### ASSIGNMENT
From the line that has "none -> blue jar [728,325,793,394]" down to the last line of the data below, set down every line exactly, but none of the pictures.
•••
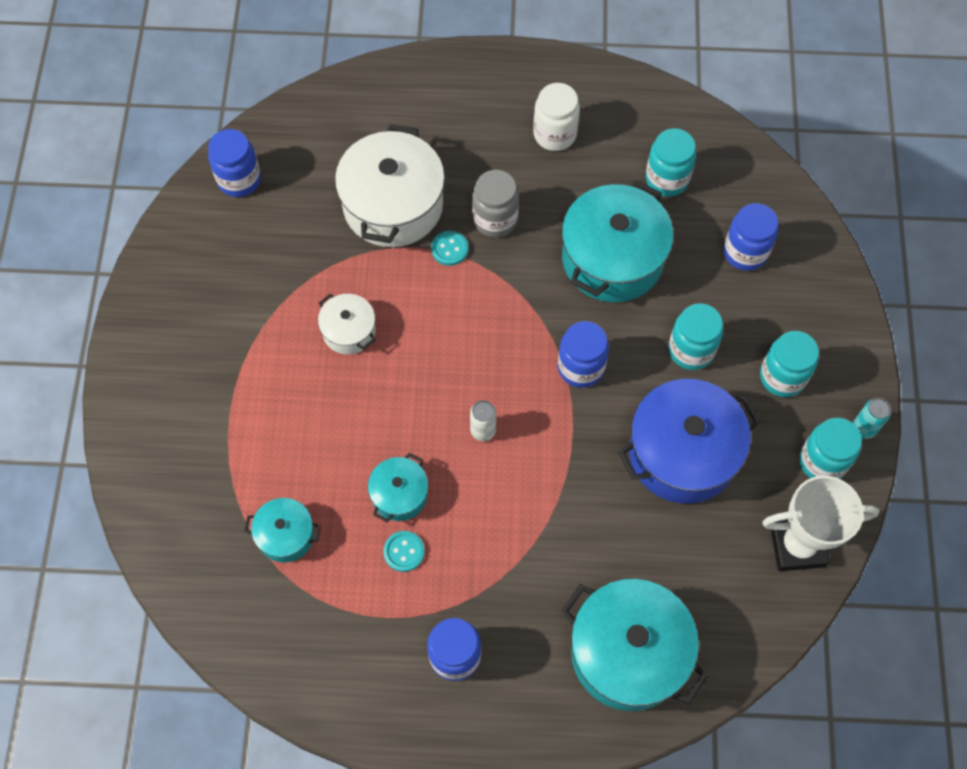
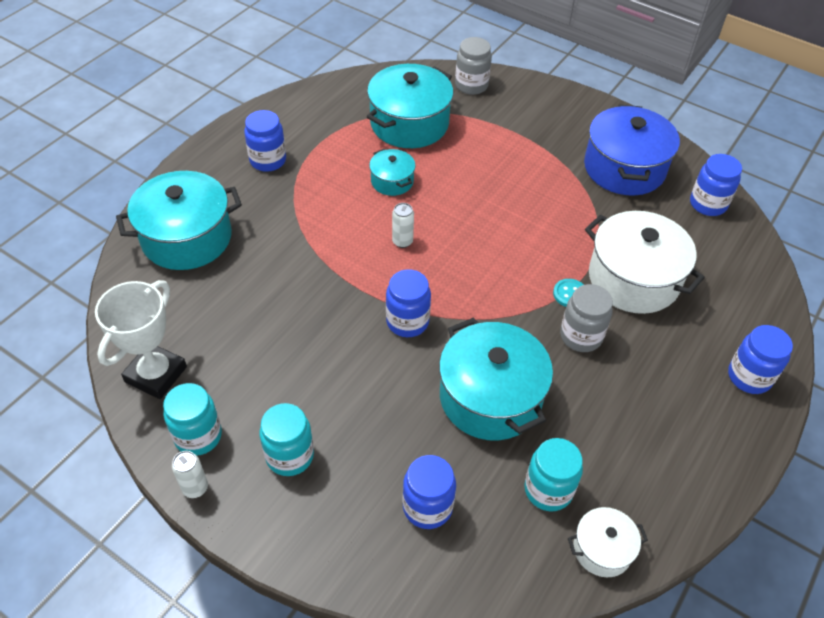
camera: 120 degrees right, 15 degrees down
turquoise pot [244,498,321,563] -> turquoise pot [367,64,454,148], size x1.96
white pot [318,294,376,355] -> white pot moved to [568,507,648,577]
turquoise button [383,531,425,572] -> none
white jar [533,83,580,151] -> none
blue pot [618,379,761,504] -> blue pot moved to [584,104,680,196]
turquoise jar [668,303,723,370] -> none
turquoise can [853,398,891,439] -> white can [172,451,208,498]
none -> grey jar [455,37,492,95]
none -> blue jar [728,325,793,394]

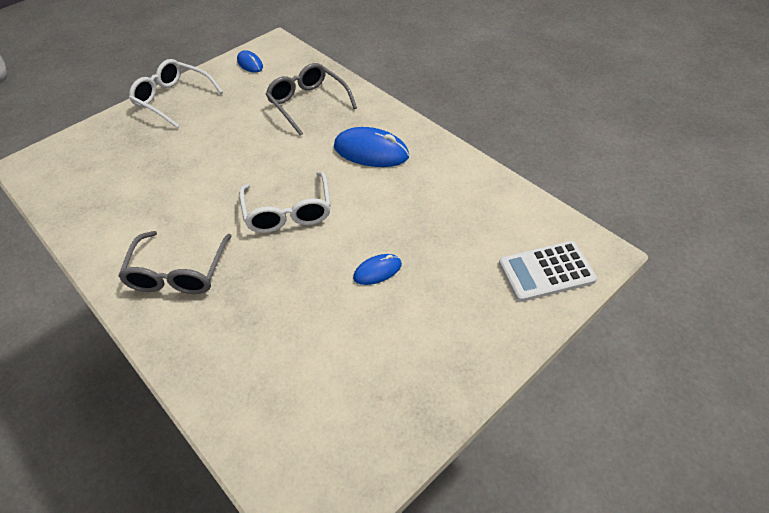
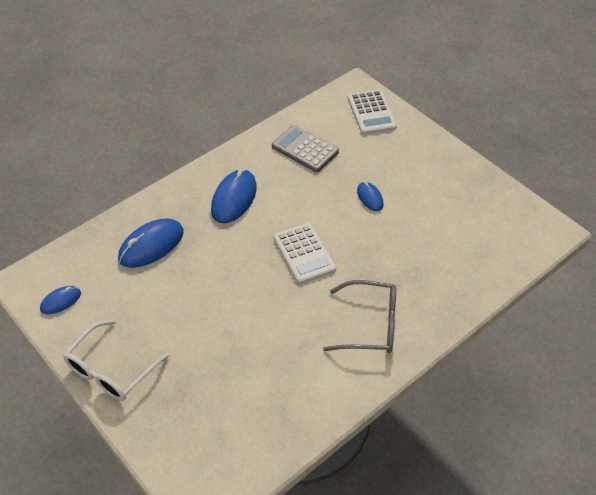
camera: 90 degrees left, 0 degrees up
white glasses [239,172,331,233] -> white calculator [274,223,336,284]
grey glasses [266,63,357,136] -> blue mouse [118,218,183,268]
none -> grey calculator [272,125,339,172]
•••
### RESULT
none -> blue jar [728,325,793,394]

camera: 90 degrees left, 0 degrees up
white glasses [239,172,331,233] -> white calculator [274,223,336,284]
grey glasses [266,63,357,136] -> blue mouse [118,218,183,268]
none -> grey calculator [272,125,339,172]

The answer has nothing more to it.